■ **WHAT YOU HAVE TO DO**:
Reproduce the full listing exactly.

Segment Start: DATA PROVIDED

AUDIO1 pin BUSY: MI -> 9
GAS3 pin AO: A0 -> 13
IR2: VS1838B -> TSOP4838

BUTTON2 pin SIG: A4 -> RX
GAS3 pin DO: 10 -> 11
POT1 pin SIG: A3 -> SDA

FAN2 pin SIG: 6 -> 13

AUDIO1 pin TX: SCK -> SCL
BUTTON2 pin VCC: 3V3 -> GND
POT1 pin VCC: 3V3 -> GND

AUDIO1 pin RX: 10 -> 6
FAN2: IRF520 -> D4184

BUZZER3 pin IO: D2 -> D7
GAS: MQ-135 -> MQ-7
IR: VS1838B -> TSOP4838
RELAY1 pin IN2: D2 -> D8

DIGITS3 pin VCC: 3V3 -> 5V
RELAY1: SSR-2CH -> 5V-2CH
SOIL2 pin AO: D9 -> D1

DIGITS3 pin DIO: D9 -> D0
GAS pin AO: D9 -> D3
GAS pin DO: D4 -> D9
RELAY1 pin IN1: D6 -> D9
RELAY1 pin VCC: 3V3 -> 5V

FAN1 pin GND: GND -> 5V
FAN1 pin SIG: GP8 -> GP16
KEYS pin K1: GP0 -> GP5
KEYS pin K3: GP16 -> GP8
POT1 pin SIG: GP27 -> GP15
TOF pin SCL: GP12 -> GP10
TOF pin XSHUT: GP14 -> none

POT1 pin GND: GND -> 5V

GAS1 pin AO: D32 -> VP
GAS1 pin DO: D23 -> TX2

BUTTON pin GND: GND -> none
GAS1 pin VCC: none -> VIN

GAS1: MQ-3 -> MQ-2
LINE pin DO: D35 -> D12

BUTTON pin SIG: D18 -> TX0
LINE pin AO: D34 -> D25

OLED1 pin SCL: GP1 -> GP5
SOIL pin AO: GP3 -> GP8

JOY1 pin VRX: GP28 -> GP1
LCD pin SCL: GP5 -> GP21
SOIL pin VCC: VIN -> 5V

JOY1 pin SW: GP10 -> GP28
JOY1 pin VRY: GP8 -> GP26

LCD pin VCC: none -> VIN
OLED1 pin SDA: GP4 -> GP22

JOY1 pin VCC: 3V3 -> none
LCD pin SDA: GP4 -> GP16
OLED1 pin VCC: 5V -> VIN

Segment End: DATA PROVIDED

■ **FINAL ANSWER**:
AUDIO1 pin BUSY: MI -> 9
GAS3 pin AO: A0 -> 13
IR2: VS1838B -> TSOP4838

BUTTON2 pin SIG: A4 -> RX
GAS3 pin DO: 10 -> 11
POT1 pin SIG: A3 -> SDA

FAN2 pin SIG: 6 -> 13

AUDIO1 pin TX: SCK -> SCL
BUTTON2 pin VCC: 3V3 -> GND
POT1 pin VCC: 3V3 -> GND

AUDIO1 pin RX: 10 -> 6
FAN2: IRF520 -> D4184

BUZZER3 pin IO: D2 -> D7
GAS: MQ-135 -> MQ-7
IR: VS1838B -> TSOP4838
RELAY1 pin IN2: D2 -> D8

DIGITS3 pin VCC: 3V3 -> 5V
RELAY1: SSR-2CH -> 5V-2CH
SOIL2 pin AO: D9 -> D1

DIGITS3 pin DIO: D9 -> D0
GAS pin AO: D9 -> D3
GAS pin DO: D4 -> D9
RELAY1 pin IN1: D6 -> D9
RELAY1 pin VCC: 3V3 -> 5V

FAN1 pin GND: GND -> 5V
FAN1 pin SIG: GP8 -> GP16
KEYS pin K1: GP0 -> GP5
KEYS pin K3: GP16 -> GP8
POT1 pin SIG: GP27 -> GP15
TOF pin SCL: GP12 -> GP10
TOF pin XSHUT: GP14 -> none

POT1 pin GND: GND -> 5V

GAS1 pin AO: D32 -> VP
GAS1 pin DO: D23 -> TX2

BUTTON pin GND: GND -> none
GAS1 pin VCC: none -> VIN

GAS1: MQ-3 -> MQ-2
LINE pin DO: D35 -> D12

BUTTON pin SIG: D18 -> TX0
LINE pin AO: D34 -> D25

OLED1 pin SCL: GP1 -> GP5
SOIL pin AO: GP3 -> GP8

JOY1 pin VRX: GP28 -> GP1
LCD pin SCL: GP5 -> GP21
SOIL pin VCC: VIN -> 5V

JOY1 pin SW: GP10 -> GP28
JOY1 pin VRY: GP8 -> GP26

LCD pin VCC: none -> VIN
OLED1 pin SDA: GP4 -> GP22

JOY1 pin VCC: 3V3 -> none
LCD pin SDA: GP4 -> GP16
OLED1 pin VCC: 5V -> VIN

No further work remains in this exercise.